Aim of the task ::
Only the lines holding the string "boat" are needed; copy each of them from the data.

Source data ::
Start of Block
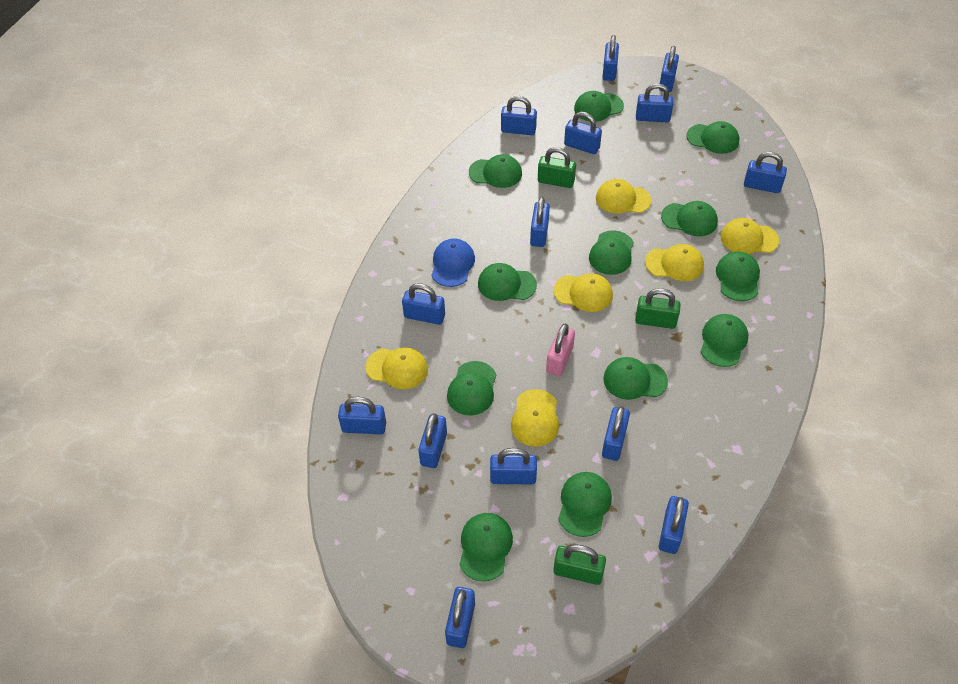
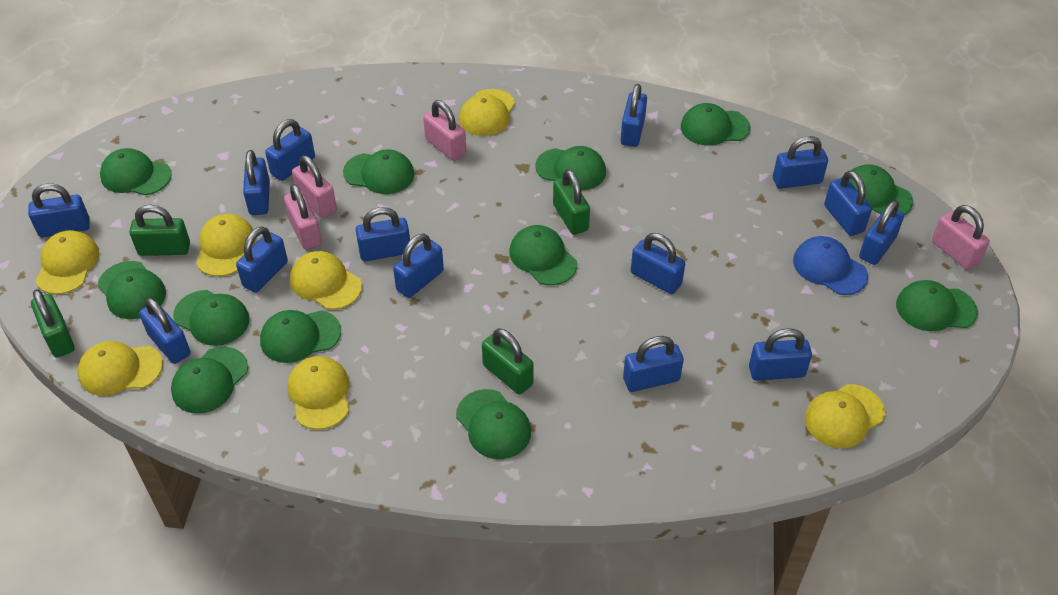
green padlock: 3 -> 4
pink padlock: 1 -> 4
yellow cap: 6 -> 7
End of Block
Start of Block
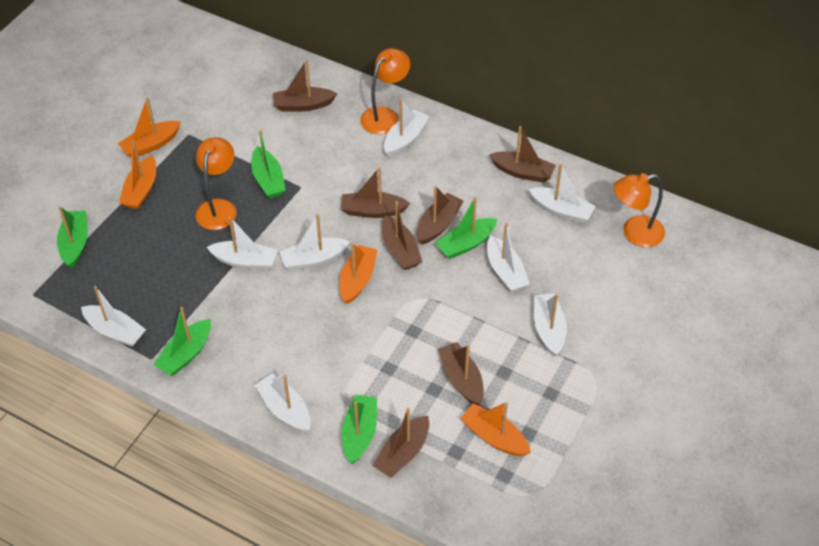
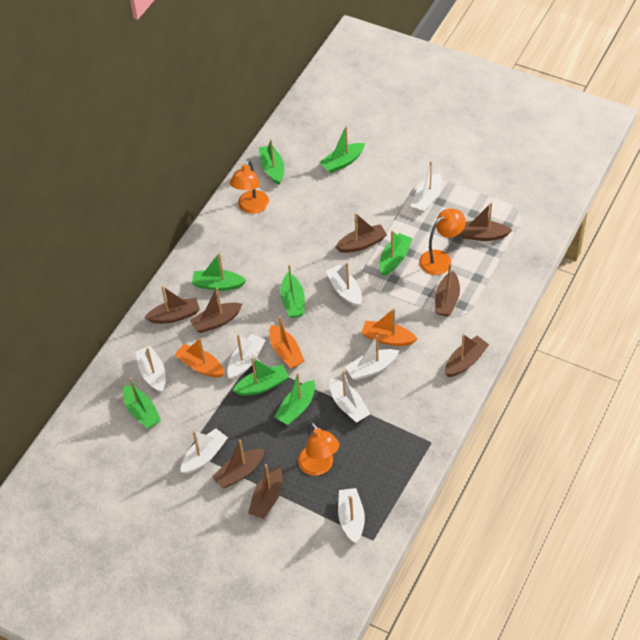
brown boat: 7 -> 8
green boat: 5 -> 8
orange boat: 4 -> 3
End of Block
Result for this exercise ::
brown boat: 7 -> 8
green boat: 5 -> 8
orange boat: 4 -> 3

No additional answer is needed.